Task directions
Show every line of the data that contains the string "orange".

** Material for the task follows **

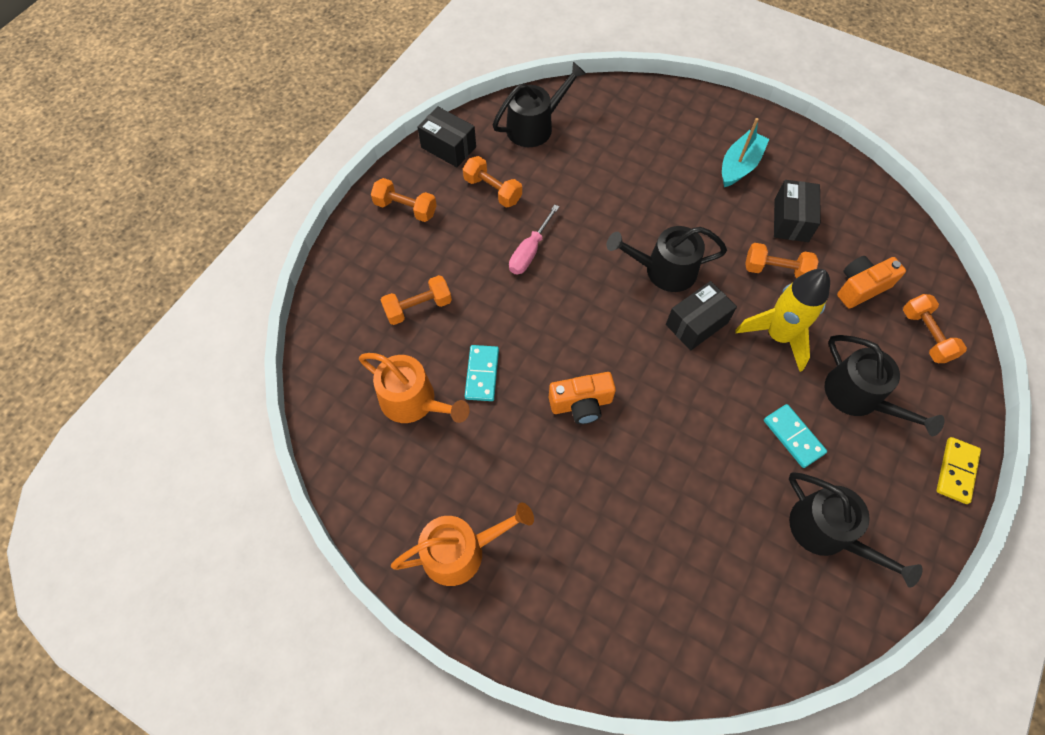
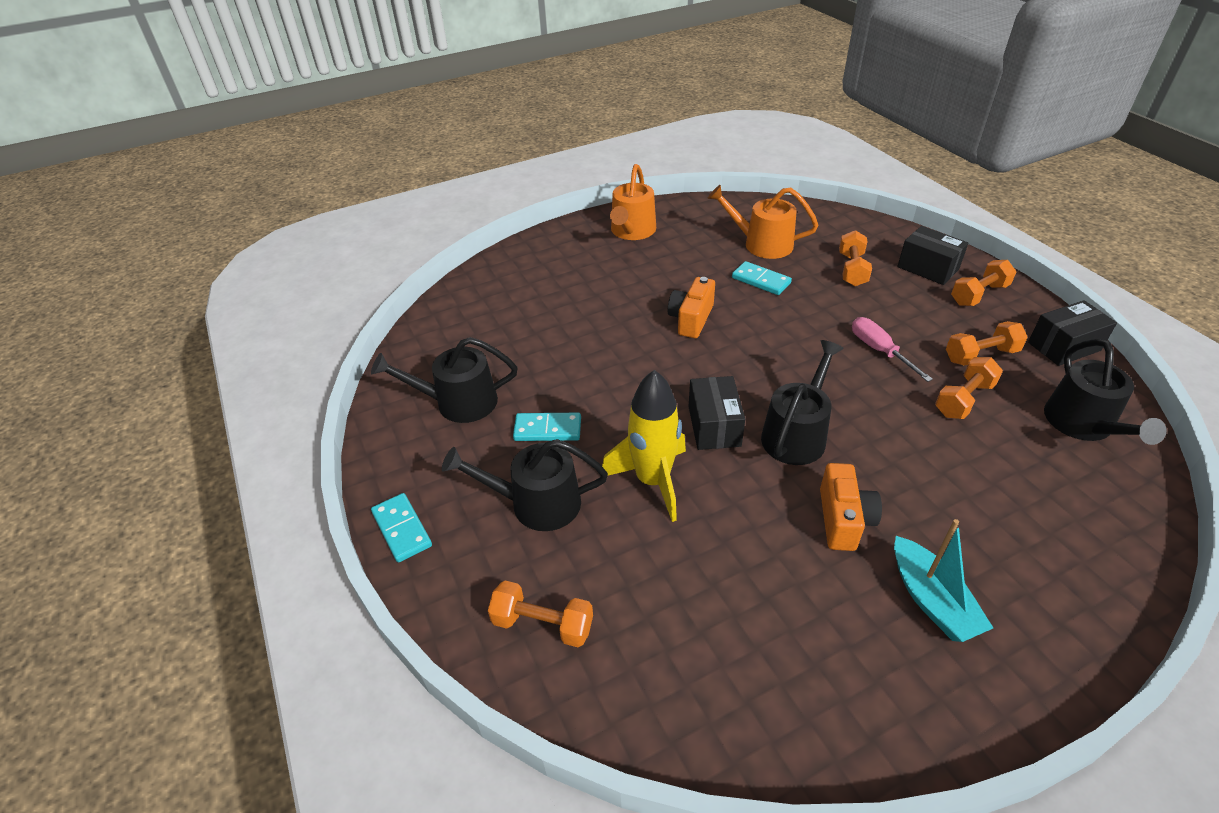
camera: 125 degrees right, 20 degrees down
orange watering can [359,353,470,423] -> orange watering can turned 45 degrees clockwise [707,185,818,259]
orange dumbbell [745,243,819,278] -> orange dumbbell moved to [935,357,1003,419]
black box [774,180,821,242] -> black box moved to [897,226,968,285]
orange camera [837,256,906,309] -> orange camera moved to [820,463,882,551]
yellow domino [936,437,981,504] -> turquoise domino [371,493,432,562]

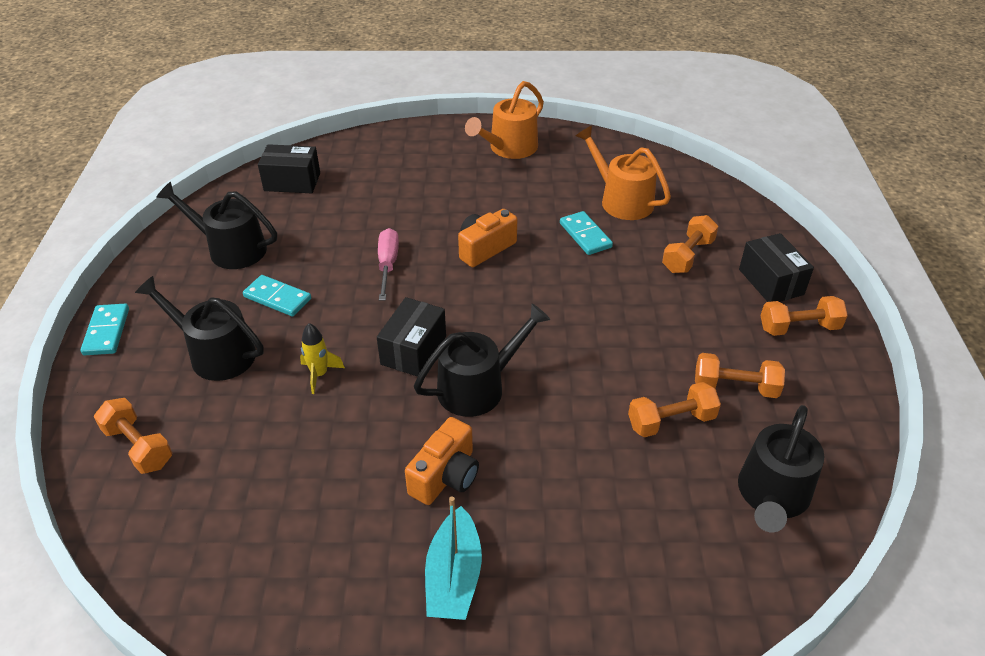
camera: 25 degrees right, 0 degrees up
yellow rocket [602,370,686,522] -> yellow rocket [300,323,345,394], size x0.50
pink screwdriver [852,317,933,382] -> pink screwdriver moved to [378,228,399,301]
black box [1028,300,1117,366] -> black box moved to [258,144,320,193]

** End of Material for the task **

Answer for the task
orange watering can [359,353,470,423] -> orange watering can turned 45 degrees clockwise [707,185,818,259]
orange dumbbell [745,243,819,278] -> orange dumbbell moved to [935,357,1003,419]
orange camera [837,256,906,309] -> orange camera moved to [820,463,882,551]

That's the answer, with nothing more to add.